#### ENTRIES SHOWN ####

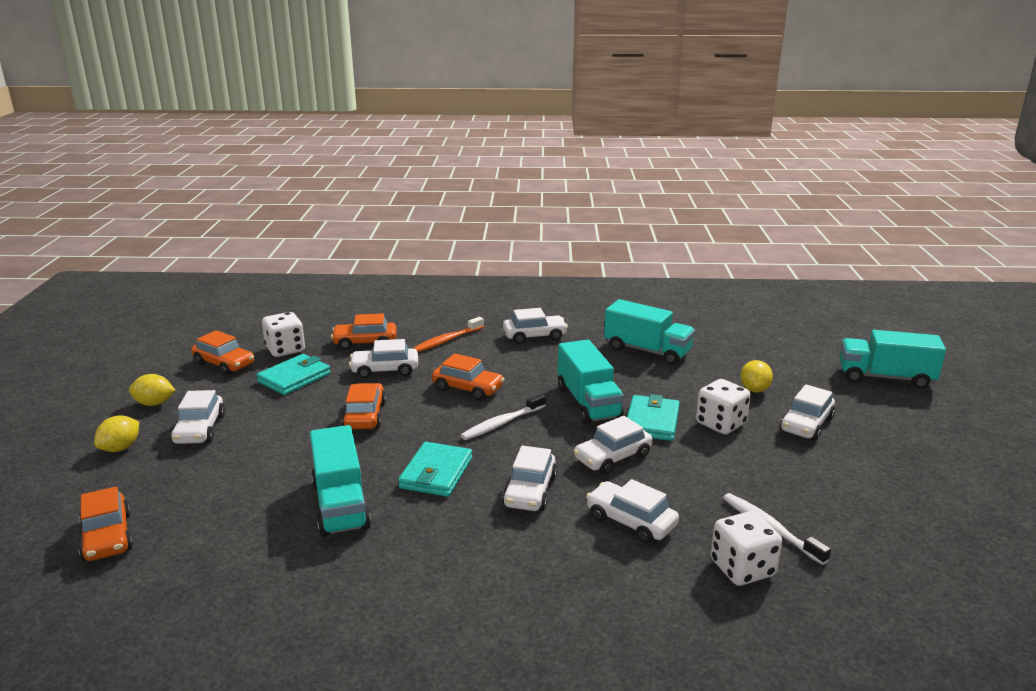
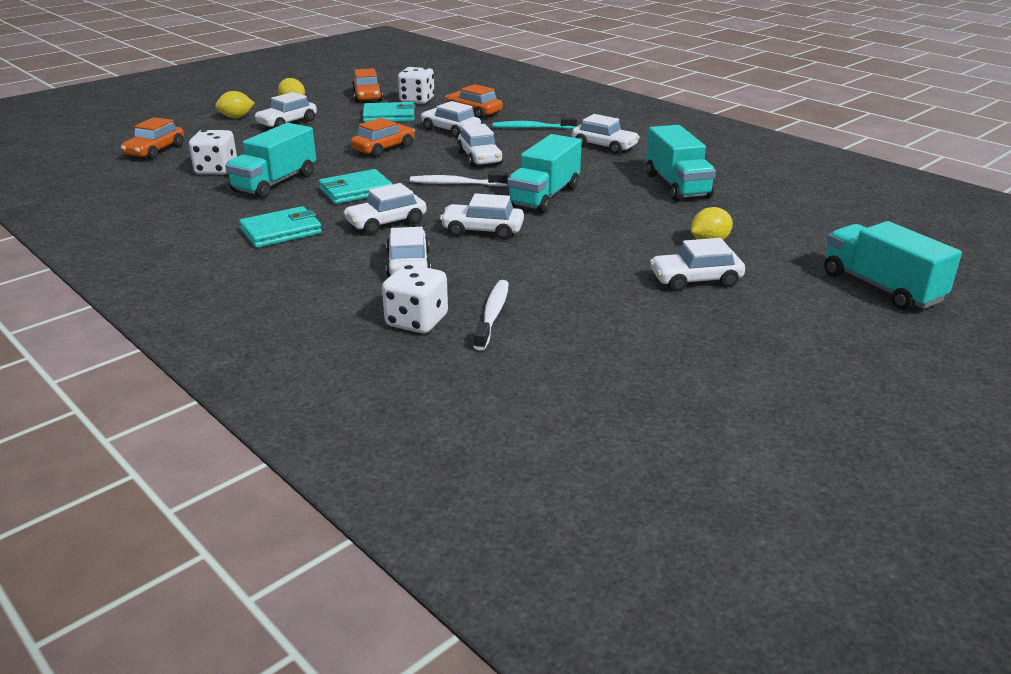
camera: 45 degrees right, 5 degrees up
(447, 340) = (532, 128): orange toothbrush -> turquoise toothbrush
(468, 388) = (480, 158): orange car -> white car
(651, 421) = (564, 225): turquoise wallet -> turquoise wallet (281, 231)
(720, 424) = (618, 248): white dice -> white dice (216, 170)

####
#### ENTRIES SHOWN ####

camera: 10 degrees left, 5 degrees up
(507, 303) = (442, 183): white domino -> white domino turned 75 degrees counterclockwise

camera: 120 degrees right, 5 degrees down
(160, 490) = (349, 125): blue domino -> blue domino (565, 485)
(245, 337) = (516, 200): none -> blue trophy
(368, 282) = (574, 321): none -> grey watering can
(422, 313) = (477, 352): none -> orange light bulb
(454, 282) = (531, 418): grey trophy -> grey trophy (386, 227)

####
#### ENTRIES SHOWN ####

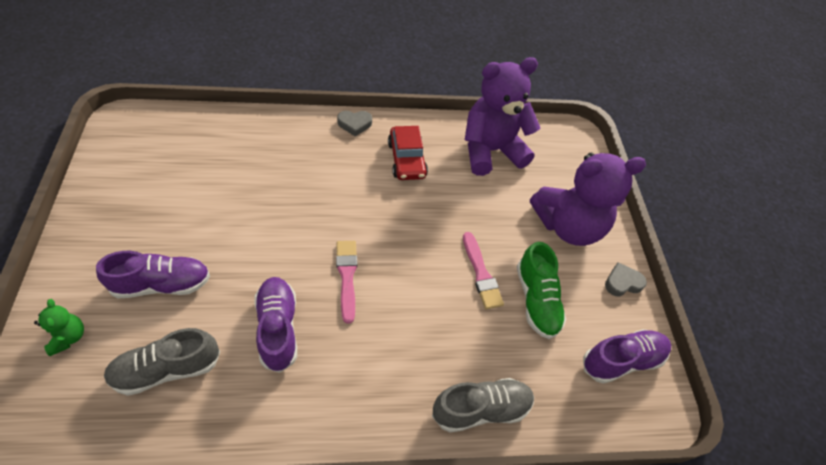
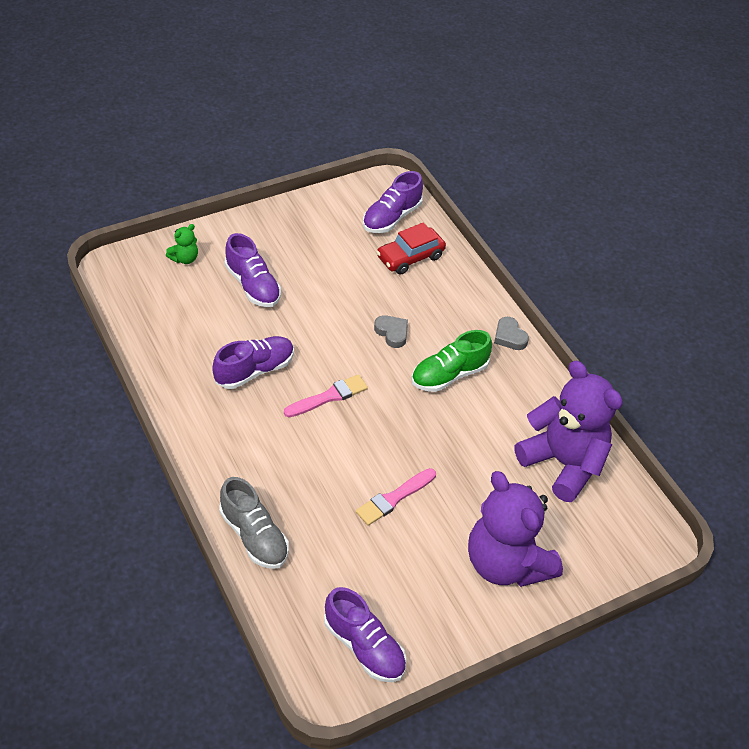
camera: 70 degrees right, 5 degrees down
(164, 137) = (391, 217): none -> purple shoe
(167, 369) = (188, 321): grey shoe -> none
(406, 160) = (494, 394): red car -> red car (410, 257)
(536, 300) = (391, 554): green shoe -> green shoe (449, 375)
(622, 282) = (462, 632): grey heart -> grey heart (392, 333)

####

TASK: Write only the number of lines in the entries that contain the word "blue".

RESPONSE: 2